# [What this task involves]
Copy the data precisely, character for character, and leave out every picture.

****************************************

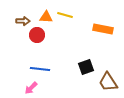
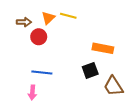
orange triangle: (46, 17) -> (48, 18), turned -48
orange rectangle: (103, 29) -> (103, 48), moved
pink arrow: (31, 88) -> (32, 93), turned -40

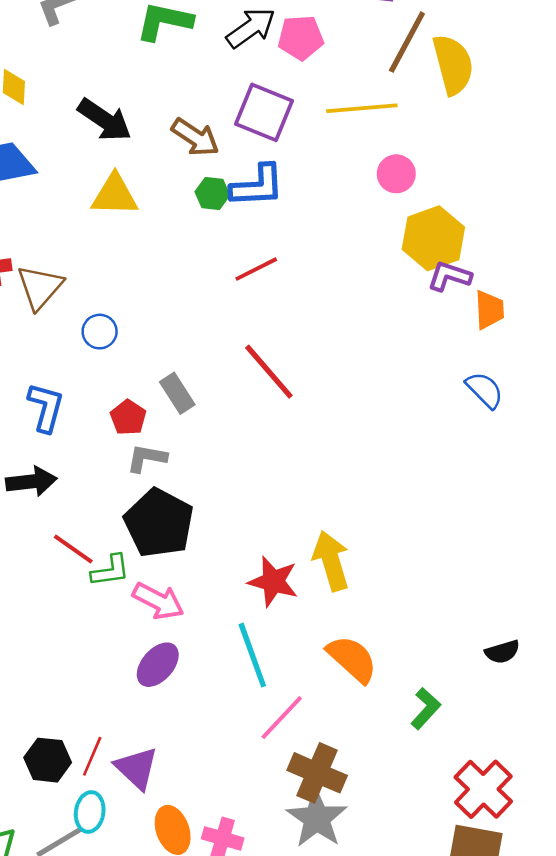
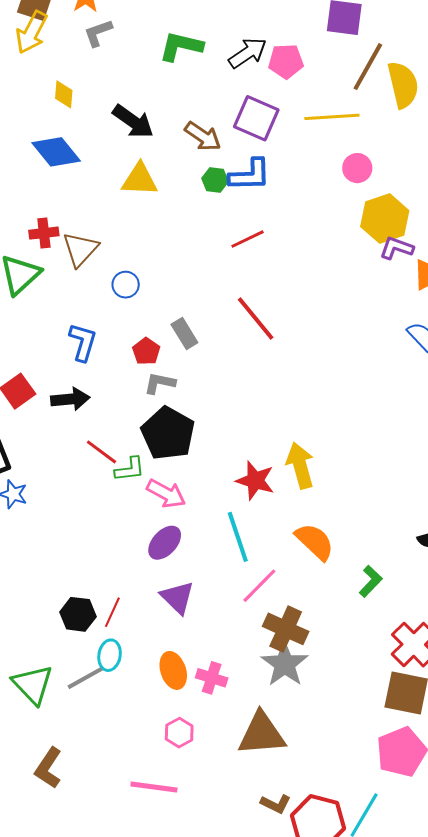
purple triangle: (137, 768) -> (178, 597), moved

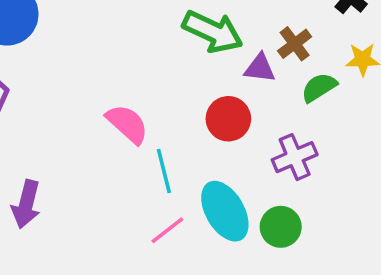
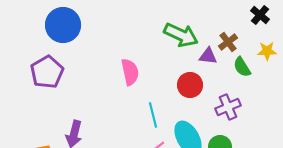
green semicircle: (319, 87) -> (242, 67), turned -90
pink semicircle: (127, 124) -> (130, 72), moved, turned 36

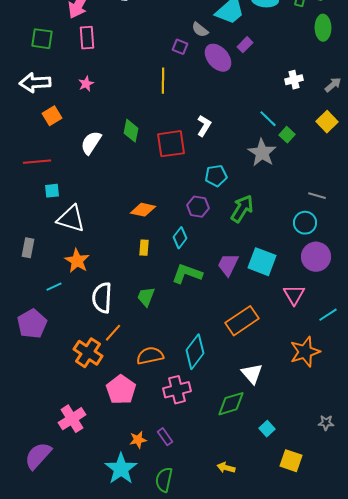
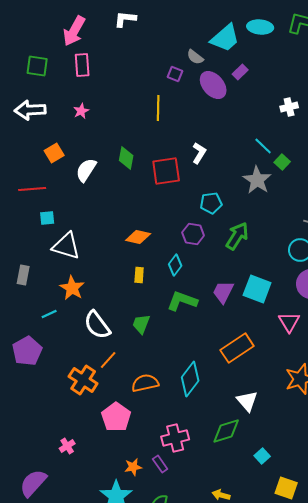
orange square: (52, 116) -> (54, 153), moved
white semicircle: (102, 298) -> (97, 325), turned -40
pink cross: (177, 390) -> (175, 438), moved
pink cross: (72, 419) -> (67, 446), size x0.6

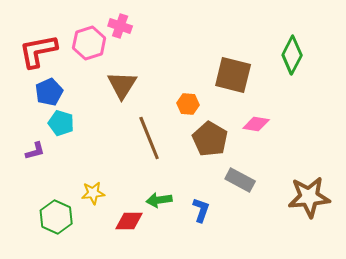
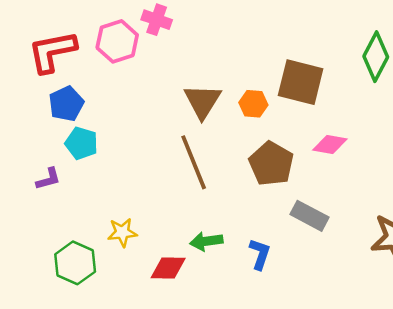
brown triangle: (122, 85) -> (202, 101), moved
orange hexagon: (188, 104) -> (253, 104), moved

****************************************

# [Problem solution]
orange triangle: (46, 17) -> (48, 18), turned -48
orange rectangle: (103, 29) -> (103, 48), moved
pink arrow: (31, 88) -> (32, 93), turned -40

purple triangle: (137, 768) -> (178, 597), moved

green semicircle: (319, 87) -> (242, 67), turned -90
pink semicircle: (127, 124) -> (130, 72), moved, turned 36

orange square: (52, 116) -> (54, 153), moved
white semicircle: (102, 298) -> (97, 325), turned -40
pink cross: (177, 390) -> (175, 438), moved
pink cross: (72, 419) -> (67, 446), size x0.6

brown triangle: (122, 85) -> (202, 101), moved
orange hexagon: (188, 104) -> (253, 104), moved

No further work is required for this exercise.